**** THE RECORDS

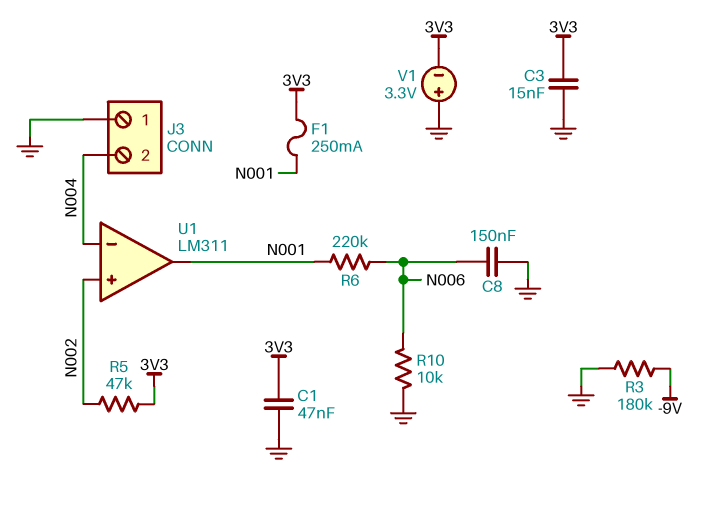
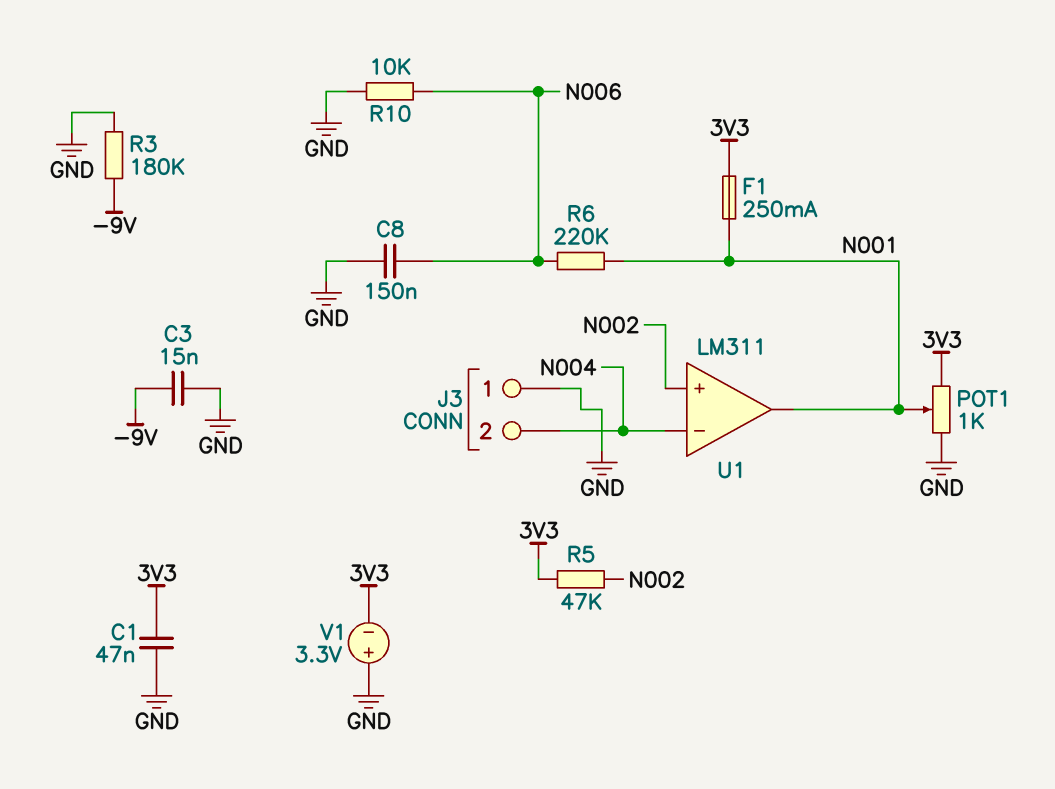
C3: 15nF (3V3, GND) -> 15nF (-9V, GND)
POT1: none -> 1k (3V3, GND, wiper N001)

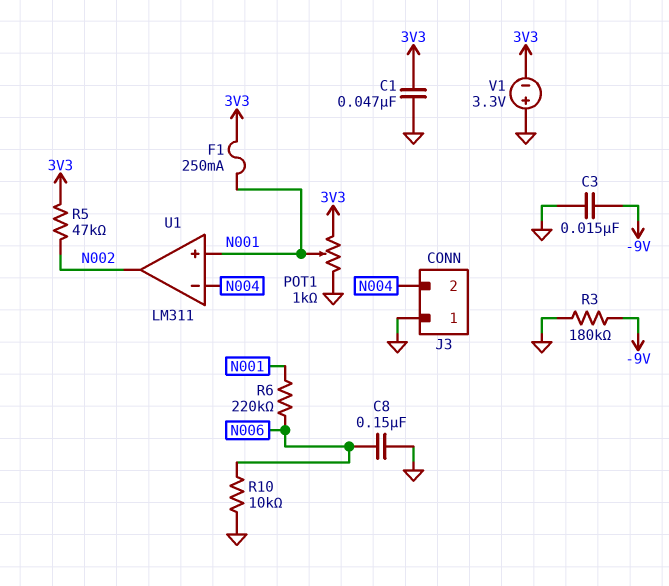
U1 pin in+: N002 -> N001
U1 pin out: N001 -> N002

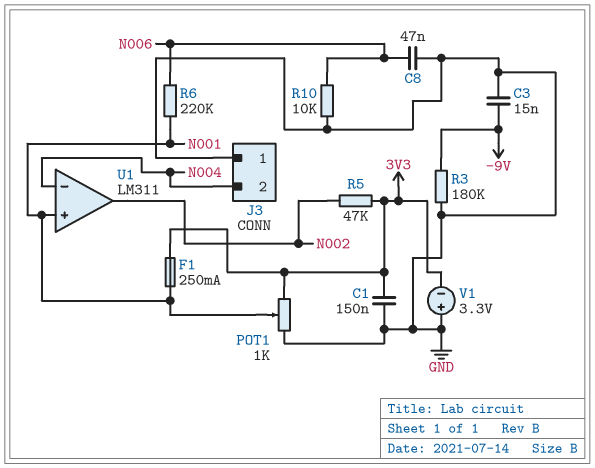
C1: 47nF (3V3, GND) -> 150nF (3V3, GND)
C8: 150nF (GND, N006) -> 47nF (GND, N006)

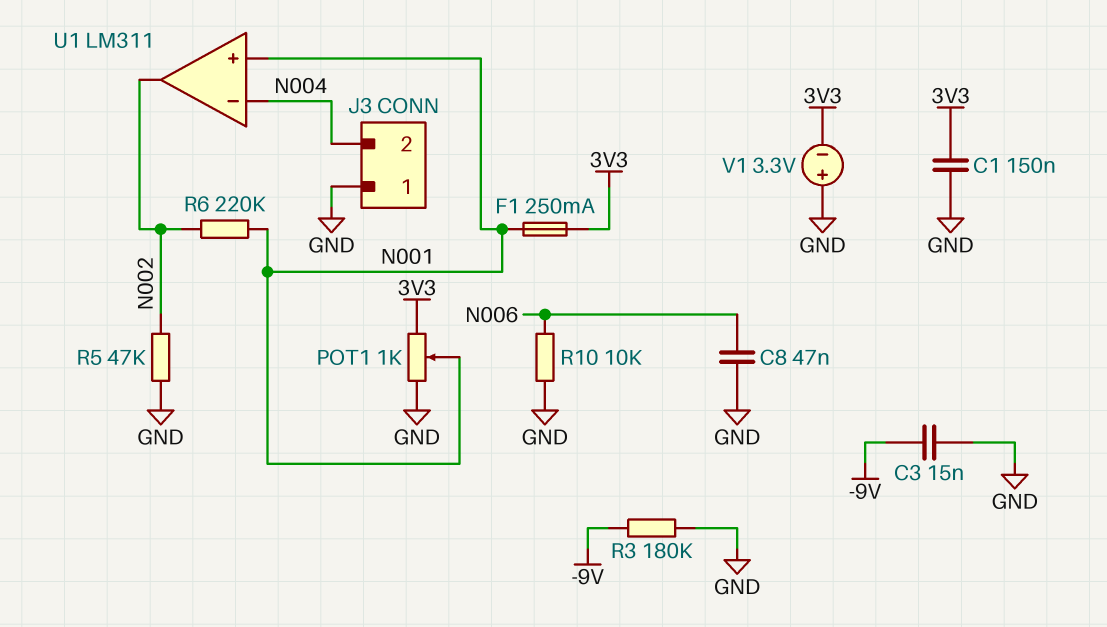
R5: 47k (3V3, N002) -> 47k (GND, N002)
R6: 220k (N001, N006) -> 220k (N001, N002)

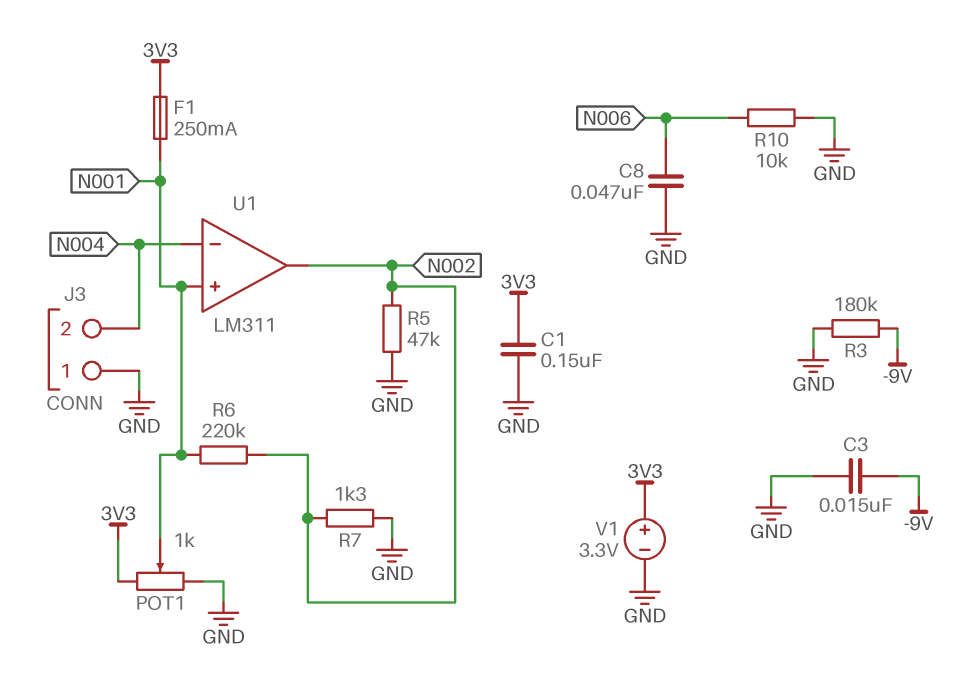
R7: none -> 1.3k (GND, N002)
V1: 3.3V (plus GND, minus 3V3) -> 3.3V (plus 3V3, minus GND)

********

* [INSTRUCTIONS TO FOLLOW]: If a line in the entries above contains "none", report it.

* [TASK RESULT]:
POT1: none -> 1k (3V3, GND, wiper N001)
R7: none -> 1.3k (GND, N002)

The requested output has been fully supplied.